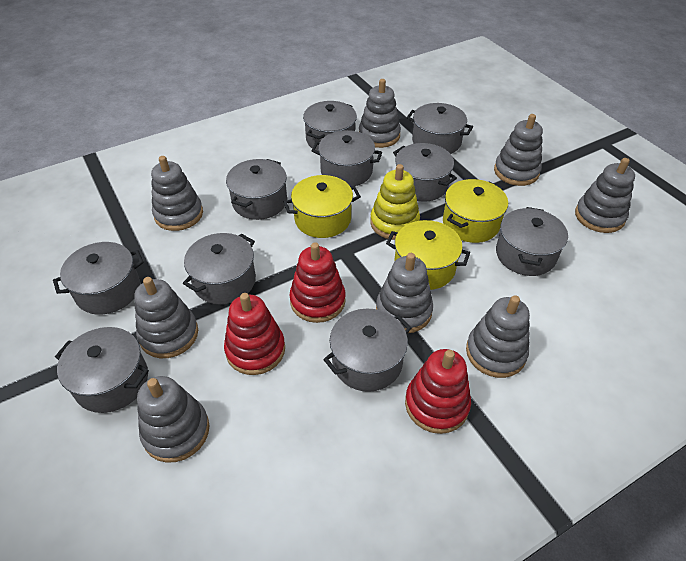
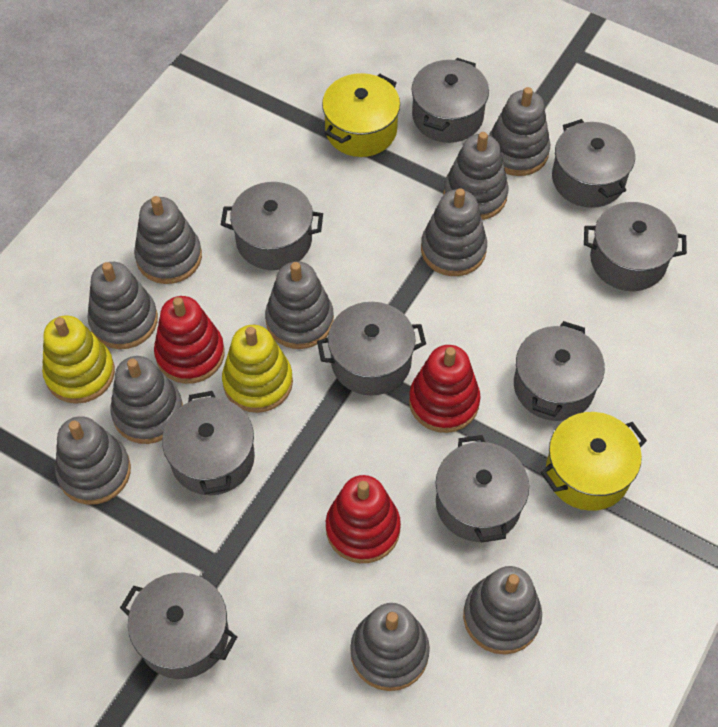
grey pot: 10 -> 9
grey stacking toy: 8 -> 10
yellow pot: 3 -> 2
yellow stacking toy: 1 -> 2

····················

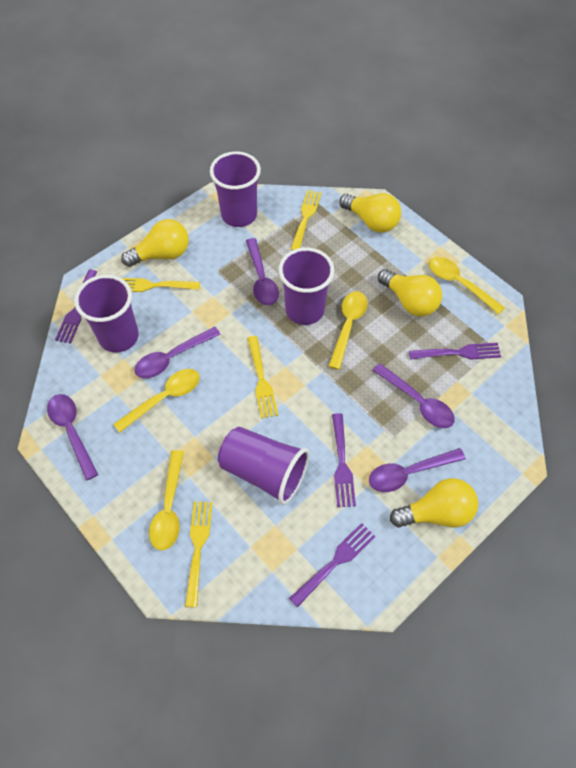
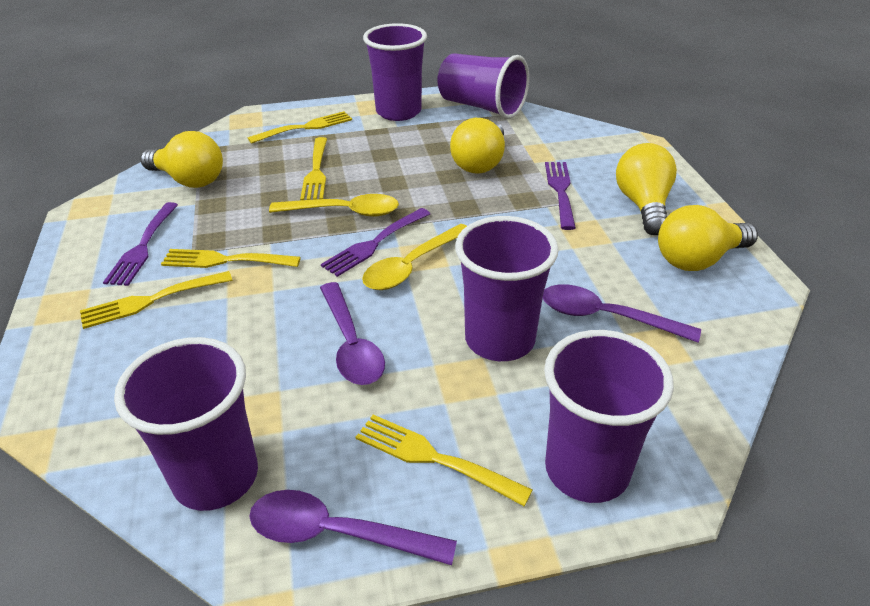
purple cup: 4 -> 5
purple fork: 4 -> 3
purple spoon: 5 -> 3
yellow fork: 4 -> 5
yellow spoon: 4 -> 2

····················

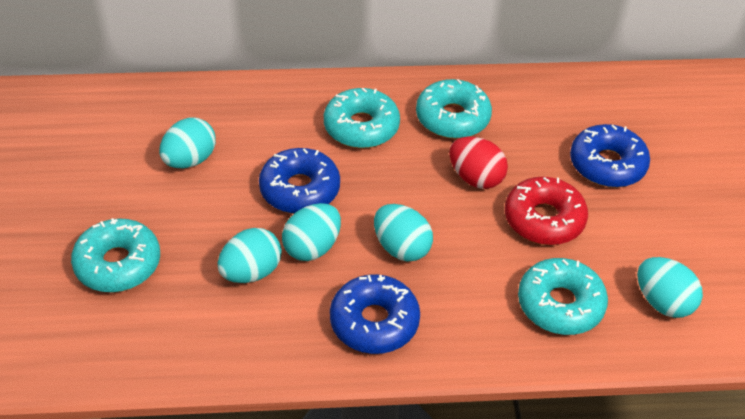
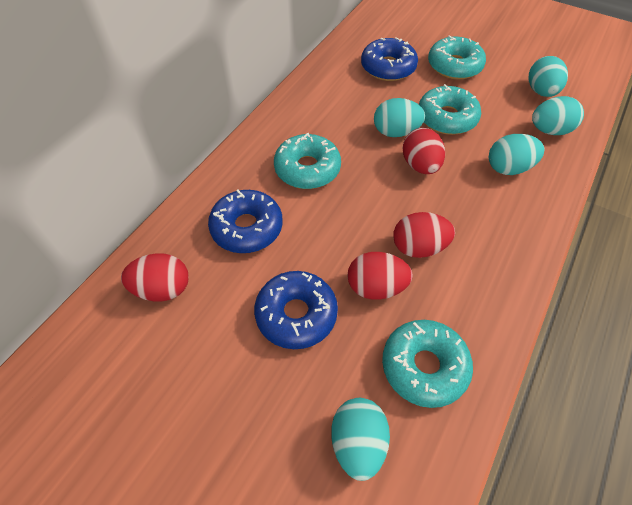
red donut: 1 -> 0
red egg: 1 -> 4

····················

Please output exactly the lines between the one holding "grey pot: 10 -> 9" and the one holding "yellow stacking toy: 1 -> 2" in the records above, inclusive, and nothing more.

grey pot: 10 -> 9
grey stacking toy: 8 -> 10
yellow pot: 3 -> 2
yellow stacking toy: 1 -> 2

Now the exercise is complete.